- [TASK ITEM] Below are entries. Reproduce exactly the lines between the line holding "(261, 457) = (314, 419): pink" and the line holding "(708, 547) = (675, 612): green", inclusive, and only those.

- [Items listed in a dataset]
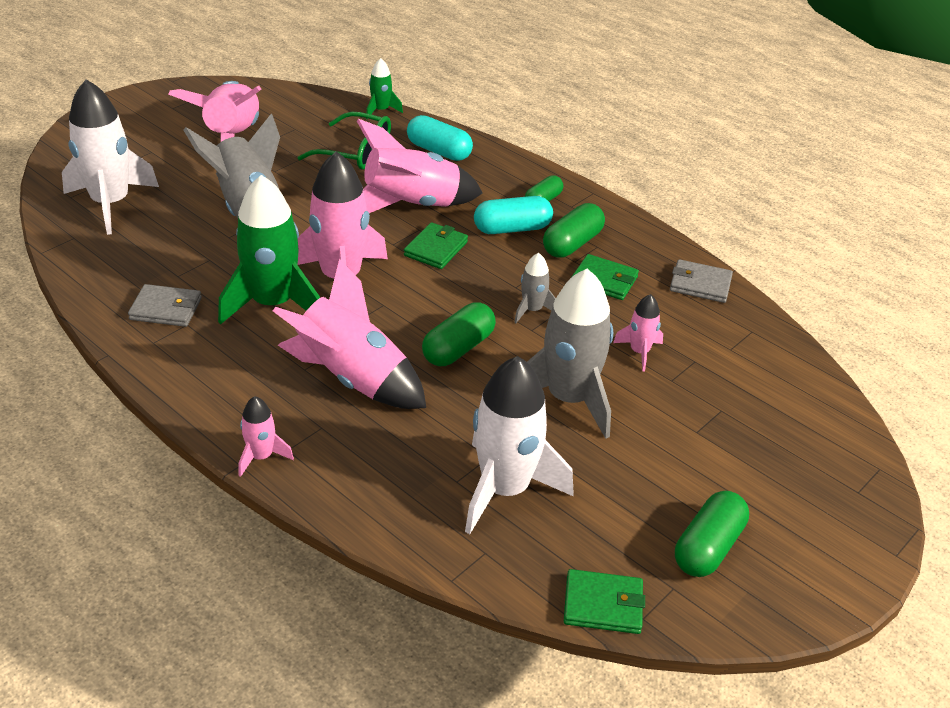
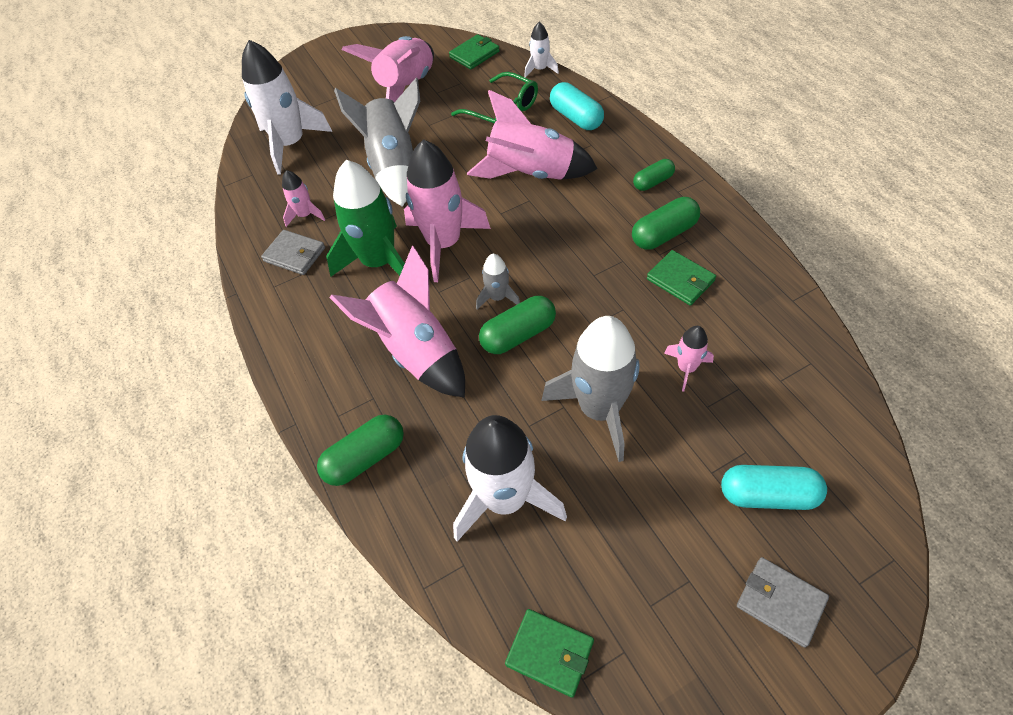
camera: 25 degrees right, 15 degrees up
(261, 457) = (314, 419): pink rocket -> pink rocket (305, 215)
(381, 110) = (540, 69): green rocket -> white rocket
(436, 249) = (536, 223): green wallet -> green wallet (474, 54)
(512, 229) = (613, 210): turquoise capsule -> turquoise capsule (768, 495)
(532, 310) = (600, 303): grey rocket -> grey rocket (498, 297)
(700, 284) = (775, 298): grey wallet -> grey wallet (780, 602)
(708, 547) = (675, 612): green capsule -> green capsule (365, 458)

---

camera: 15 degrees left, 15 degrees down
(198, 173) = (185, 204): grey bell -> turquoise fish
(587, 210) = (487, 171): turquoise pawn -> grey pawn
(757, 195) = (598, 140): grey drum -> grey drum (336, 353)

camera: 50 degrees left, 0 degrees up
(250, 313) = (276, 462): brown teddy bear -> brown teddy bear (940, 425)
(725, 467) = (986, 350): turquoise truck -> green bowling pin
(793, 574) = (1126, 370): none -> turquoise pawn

- [RESULT FOR THIS EXERCISE]
(261, 457) = (314, 419): pink rocket -> pink rocket (305, 215)
(381, 110) = (540, 69): green rocket -> white rocket
(436, 249) = (536, 223): green wallet -> green wallet (474, 54)
(512, 229) = (613, 210): turquoise capsule -> turquoise capsule (768, 495)
(532, 310) = (600, 303): grey rocket -> grey rocket (498, 297)
(700, 284) = (775, 298): grey wallet -> grey wallet (780, 602)
(708, 547) = (675, 612): green capsule -> green capsule (365, 458)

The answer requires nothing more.